◆ **What you should do**:
What lines in the entries hold the string "GATE"? List them.

### Data records ###

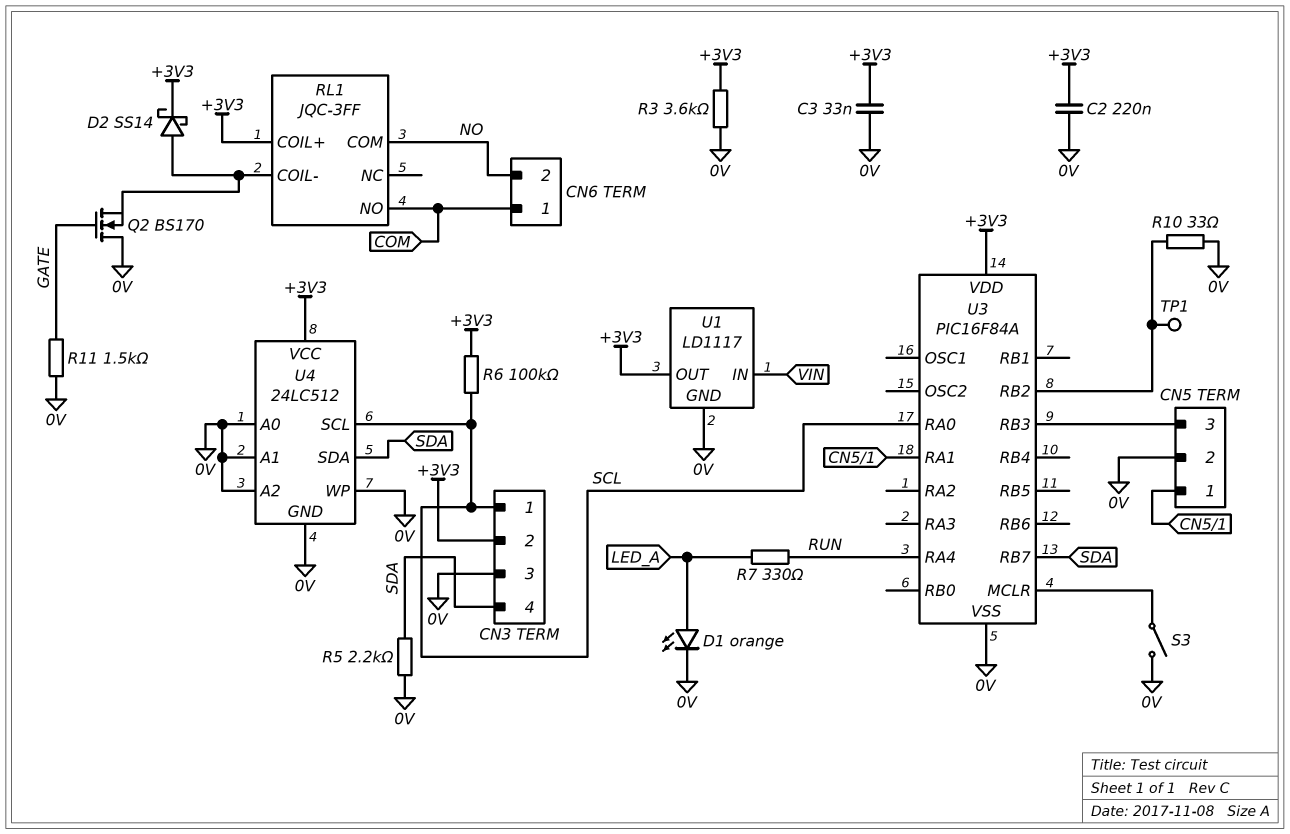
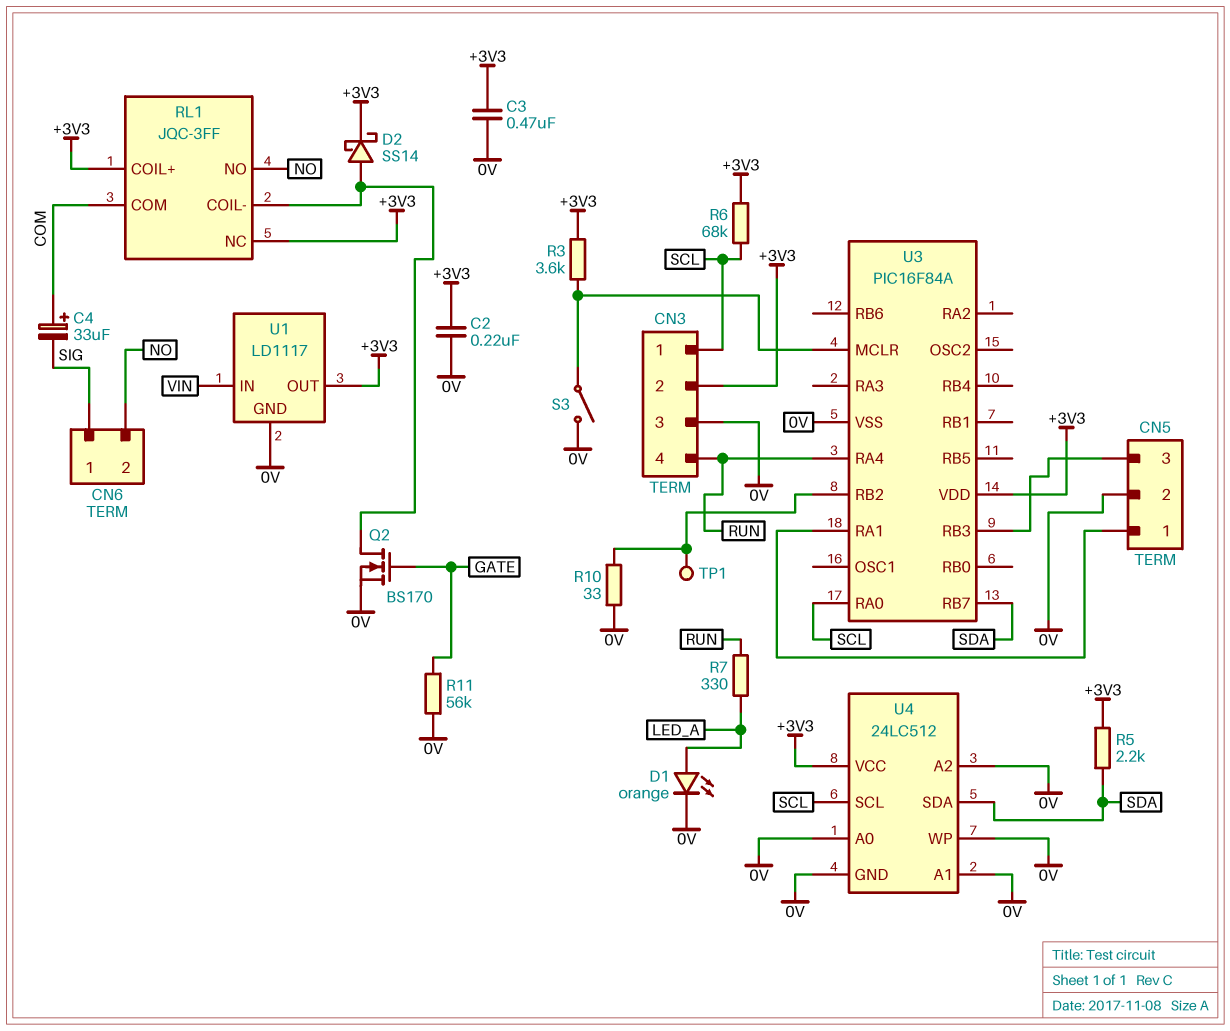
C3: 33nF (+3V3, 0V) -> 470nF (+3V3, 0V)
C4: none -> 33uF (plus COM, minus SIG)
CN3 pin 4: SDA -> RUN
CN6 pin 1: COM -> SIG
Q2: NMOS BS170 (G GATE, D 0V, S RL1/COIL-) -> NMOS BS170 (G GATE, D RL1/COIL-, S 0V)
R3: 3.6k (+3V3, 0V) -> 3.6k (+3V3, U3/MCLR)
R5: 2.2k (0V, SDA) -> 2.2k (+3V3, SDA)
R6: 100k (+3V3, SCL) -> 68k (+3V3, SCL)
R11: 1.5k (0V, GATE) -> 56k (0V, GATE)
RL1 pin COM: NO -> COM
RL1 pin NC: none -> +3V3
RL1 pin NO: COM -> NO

###
### Data records ###

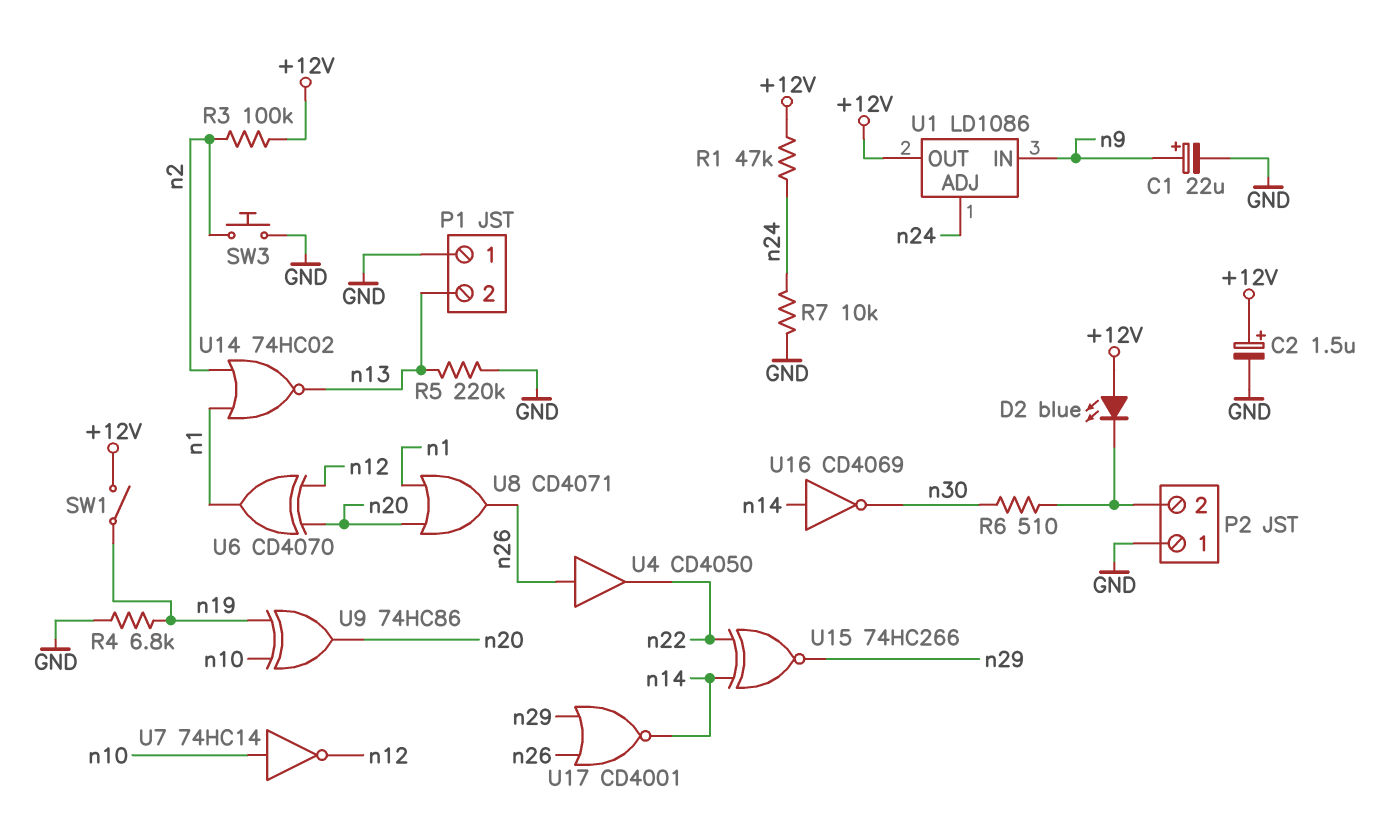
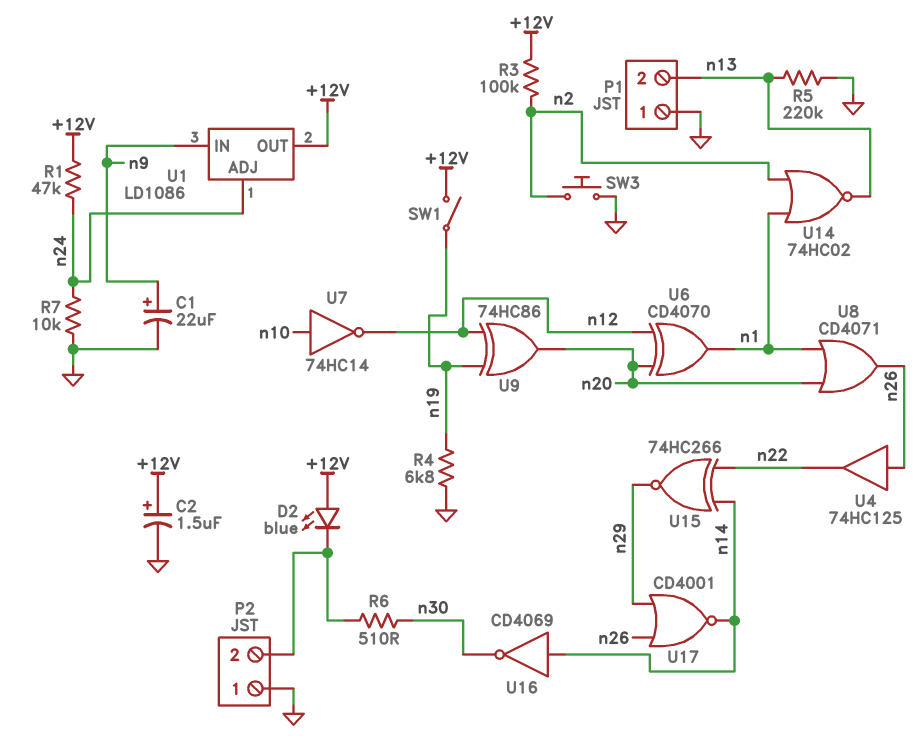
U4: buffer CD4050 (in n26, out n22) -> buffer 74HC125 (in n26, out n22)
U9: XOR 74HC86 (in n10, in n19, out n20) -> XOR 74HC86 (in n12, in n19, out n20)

###

◆ **Output for this task**:
Q2: NMOS BS170 (G GATE, D 0V, S RL1/COIL-) -> NMOS BS170 (G GATE, D RL1/COIL-, S 0V)
R11: 1.5k (0V, GATE) -> 56k (0V, GATE)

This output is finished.